**WHAT IS NEEDED**
Print all the data that follows exactly, images excluded.

**DATA PROVIDED**
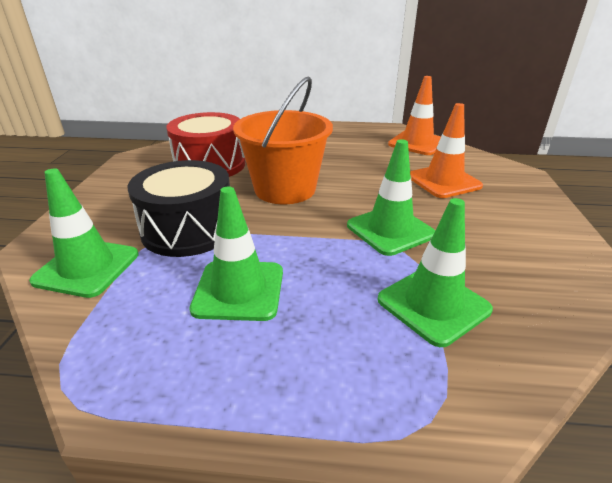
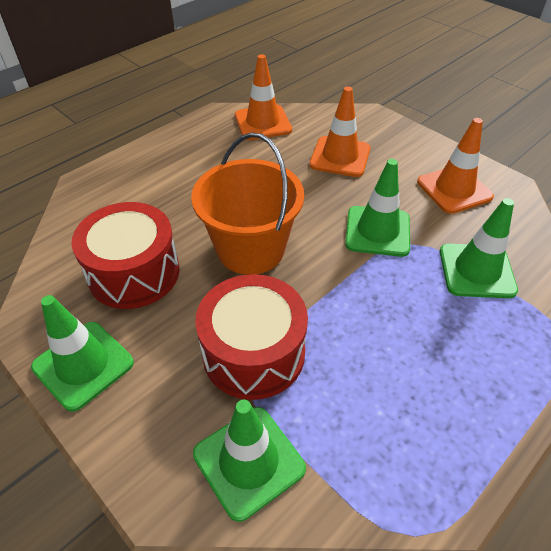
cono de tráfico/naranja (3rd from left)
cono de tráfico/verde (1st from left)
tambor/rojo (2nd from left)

**EXPECTED OUTPUT**
cono de tráfico/naranja (3rd from left)
cono de tráfico/verde (1st from left)
tambor/rojo (2nd from left)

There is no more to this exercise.